= Exercise =
All lines from the one containing "(289, 378) = (251, 270): turquoise" to the end of the data below are to be returned exactly, both ends included, with nothing added.

= Provided material =
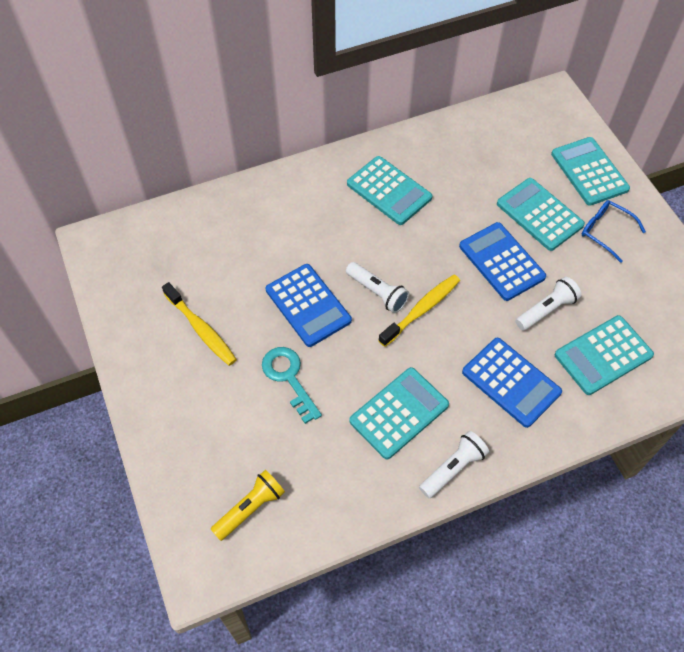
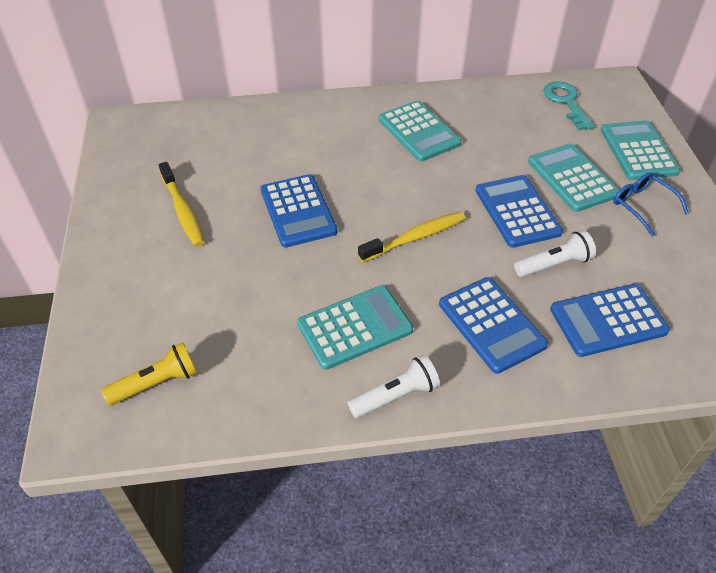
camera: 15 degrees right, 10 degrees down
(289, 378) = (251, 270): turquoise key -> turquoise key (566, 102)
(377, 292) = (374, 213): white flashlight -> none
(603, 355) = (608, 321): turquoise calculator -> blue calculator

= Answer space =
(289, 378) = (251, 270): turquoise key -> turquoise key (566, 102)
(377, 292) = (374, 213): white flashlight -> none
(603, 355) = (608, 321): turquoise calculator -> blue calculator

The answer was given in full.